### What to produce
All of the entries need to be printed again exactly; pictures are the only thing to omit.

Top of Records for this task

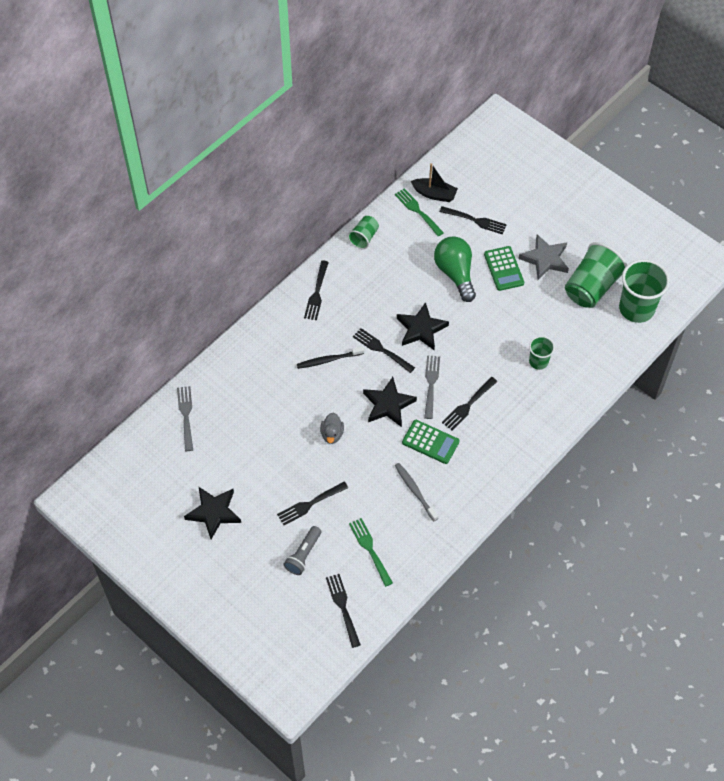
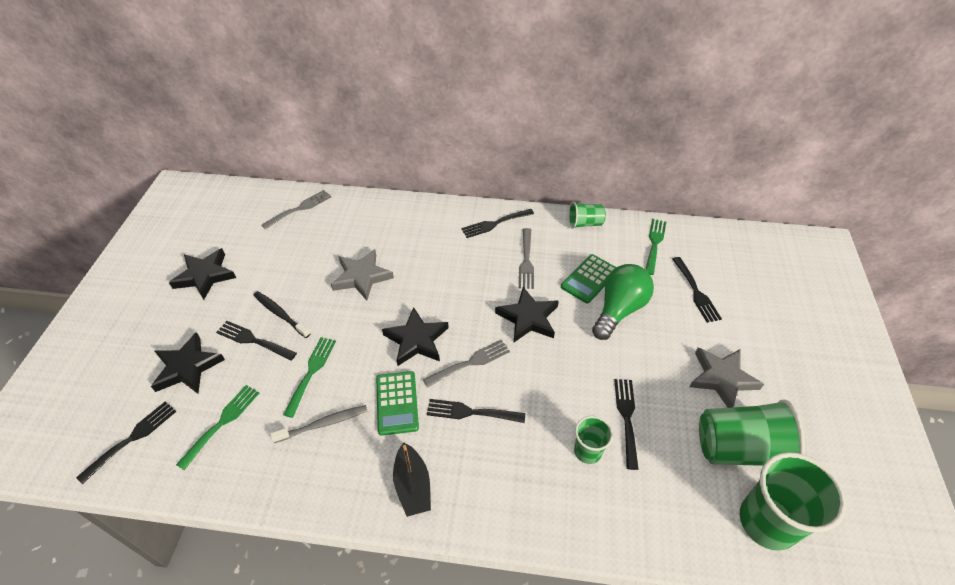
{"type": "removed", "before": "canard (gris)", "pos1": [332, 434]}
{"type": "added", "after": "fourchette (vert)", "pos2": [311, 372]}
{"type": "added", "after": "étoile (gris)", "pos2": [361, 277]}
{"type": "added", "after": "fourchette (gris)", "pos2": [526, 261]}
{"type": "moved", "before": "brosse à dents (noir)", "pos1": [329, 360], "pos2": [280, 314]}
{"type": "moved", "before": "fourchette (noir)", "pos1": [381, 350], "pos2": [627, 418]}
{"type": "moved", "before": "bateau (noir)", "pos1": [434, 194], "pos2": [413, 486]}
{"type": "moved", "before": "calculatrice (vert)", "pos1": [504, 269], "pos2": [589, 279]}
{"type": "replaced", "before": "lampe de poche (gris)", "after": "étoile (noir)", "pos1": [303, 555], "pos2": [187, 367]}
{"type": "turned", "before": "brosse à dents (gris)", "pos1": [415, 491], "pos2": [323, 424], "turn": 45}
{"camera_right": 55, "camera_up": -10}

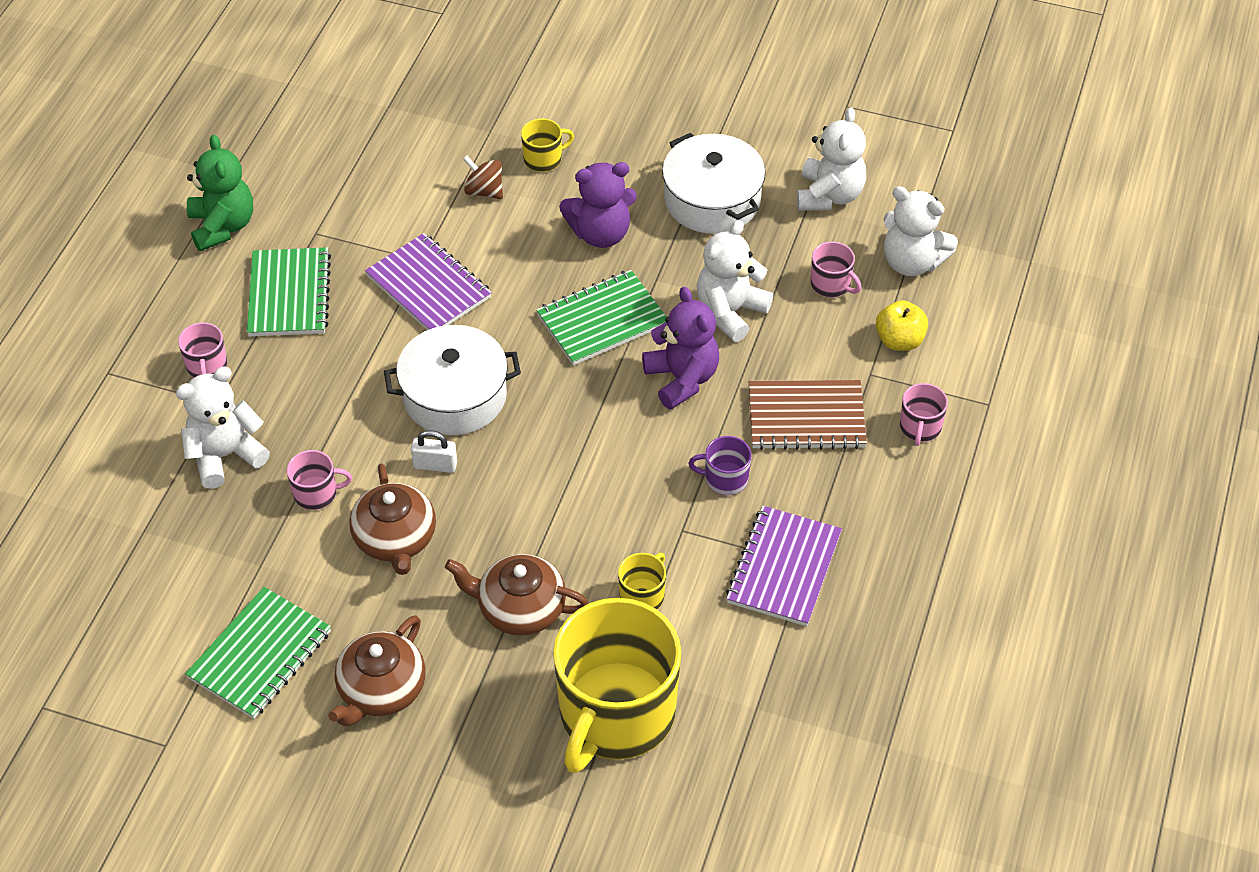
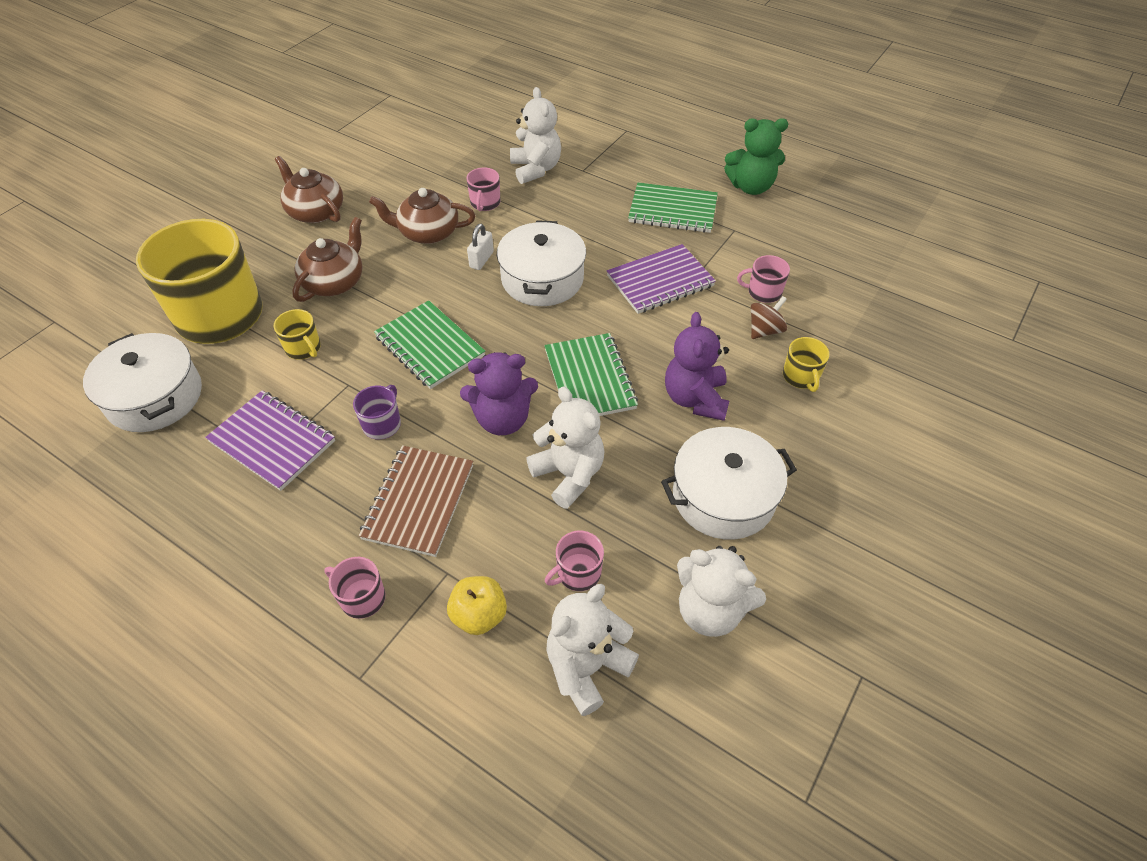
{"type": "added", "after": "marmite (blanc)", "pos2": [154, 397]}
{"type": "moved", "before": "tasse (rose)", "pos1": [207, 366], "pos2": [763, 292]}
{"type": "moved", "before": "carnet (vert)", "pos1": [260, 655], "pos2": [430, 346]}
{"camera_right": 105, "camera_up": 0}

Bottom of Records for this task

### Solution to this task
{"type": "removed", "before": "canard (gris)", "pos1": [332, 434]}
{"type": "added", "after": "fourchette (vert)", "pos2": [311, 372]}
{"type": "added", "after": "étoile (gris)", "pos2": [361, 277]}
{"type": "added", "after": "fourchette (gris)", "pos2": [526, 261]}
{"type": "moved", "before": "brosse à dents (noir)", "pos1": [329, 360], "pos2": [280, 314]}
{"type": "moved", "before": "fourchette (noir)", "pos1": [381, 350], "pos2": [627, 418]}
{"type": "moved", "before": "bateau (noir)", "pos1": [434, 194], "pos2": [413, 486]}
{"type": "moved", "before": "calculatrice (vert)", "pos1": [504, 269], "pos2": [589, 279]}
{"type": "replaced", "before": "lampe de poche (gris)", "after": "étoile (noir)", "pos1": [303, 555], "pos2": [187, 367]}
{"type": "turned", "before": "brosse à dents (gris)", "pos1": [415, 491], "pos2": [323, 424], "turn": 45}
{"camera_right": 55, "camera_up": -10}

{"type": "added", "after": "marmite (blanc)", "pos2": [154, 397]}
{"type": "moved", "before": "tasse (rose)", "pos1": [207, 366], "pos2": [763, 292]}
{"type": "moved", "before": "carnet (vert)", "pos1": [260, 655], "pos2": [430, 346]}
{"camera_right": 105, "camera_up": 0}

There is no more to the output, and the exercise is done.